[Items from a data source]
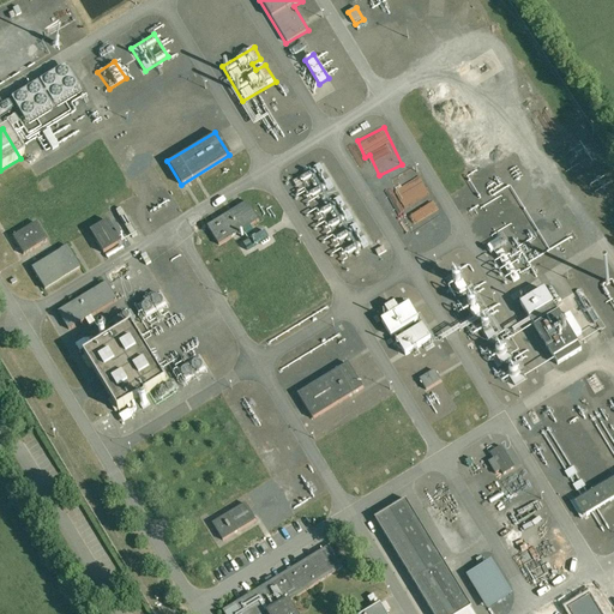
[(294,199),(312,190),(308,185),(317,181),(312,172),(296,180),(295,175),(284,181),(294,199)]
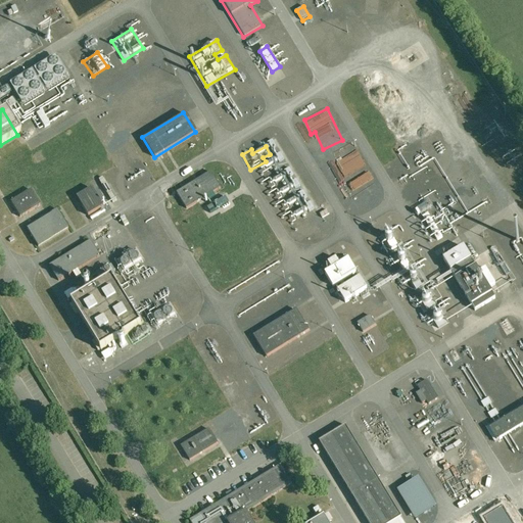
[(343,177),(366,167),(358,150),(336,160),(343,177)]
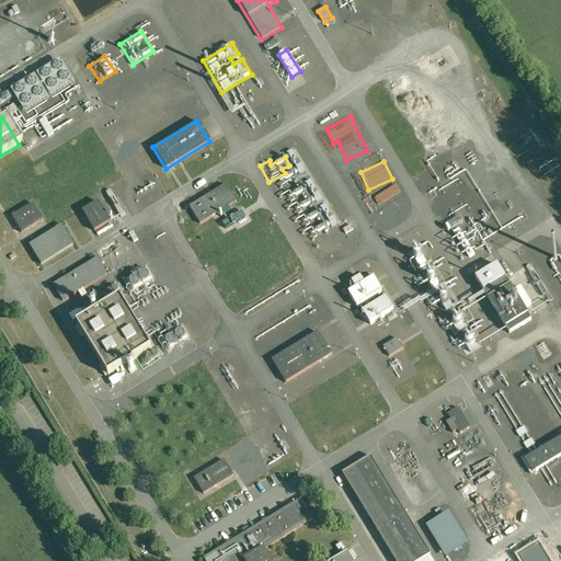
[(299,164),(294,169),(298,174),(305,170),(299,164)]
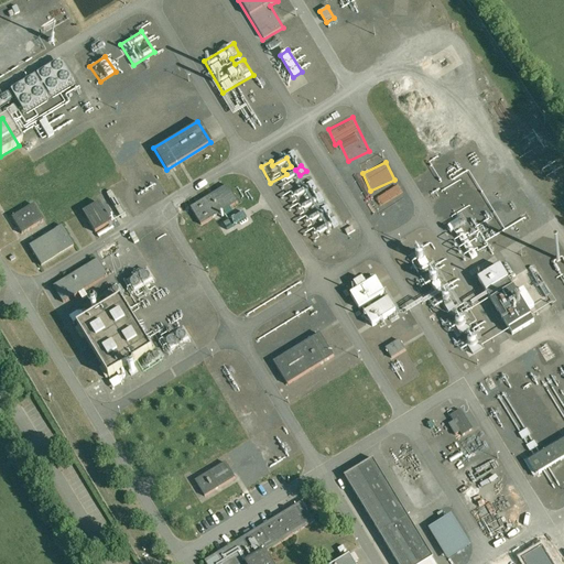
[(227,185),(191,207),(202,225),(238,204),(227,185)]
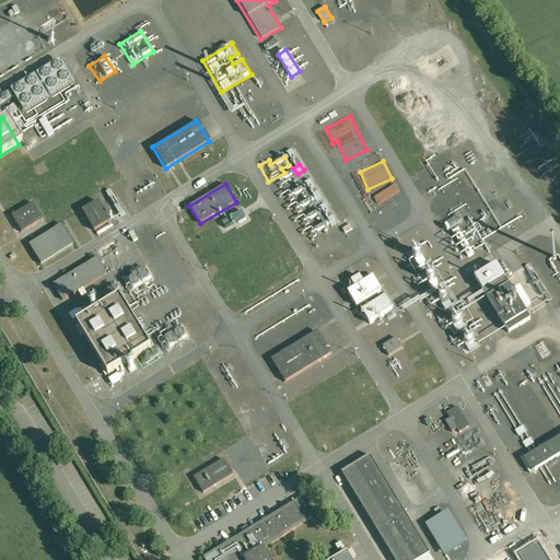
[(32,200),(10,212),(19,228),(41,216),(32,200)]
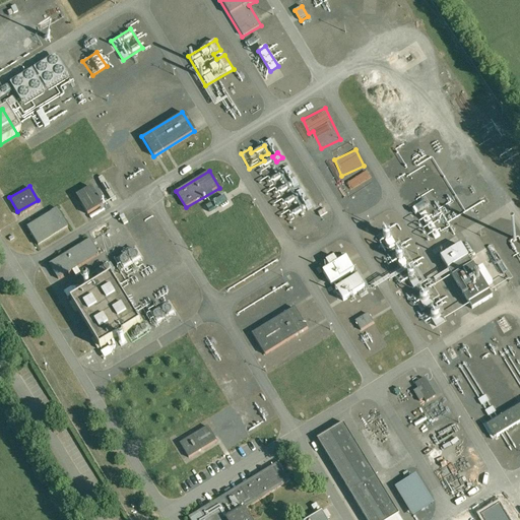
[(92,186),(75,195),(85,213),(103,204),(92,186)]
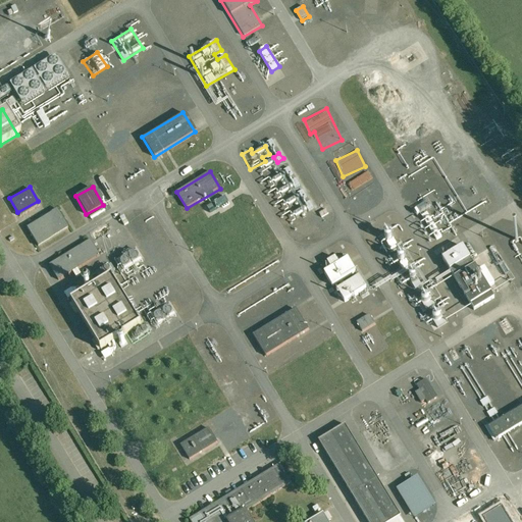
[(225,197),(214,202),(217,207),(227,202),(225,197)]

Assigned task: Once the line with "[(343,177),(366,167),(358,150),(336,160),(343,177)]" has been found above, output that line and every later line exactly, stopping after the line with "[(32,200),(10,212),(19,228),(41,216),(32,200)]", and omit the pictures.

Your solution:
[(343,177),(366,167),(358,150),(336,160),(343,177)]
[(299,164),(294,169),(298,174),(305,170),(299,164)]
[(227,185),(191,207),(202,225),(238,204),(227,185)]
[(32,200),(10,212),(19,228),(41,216),(32,200)]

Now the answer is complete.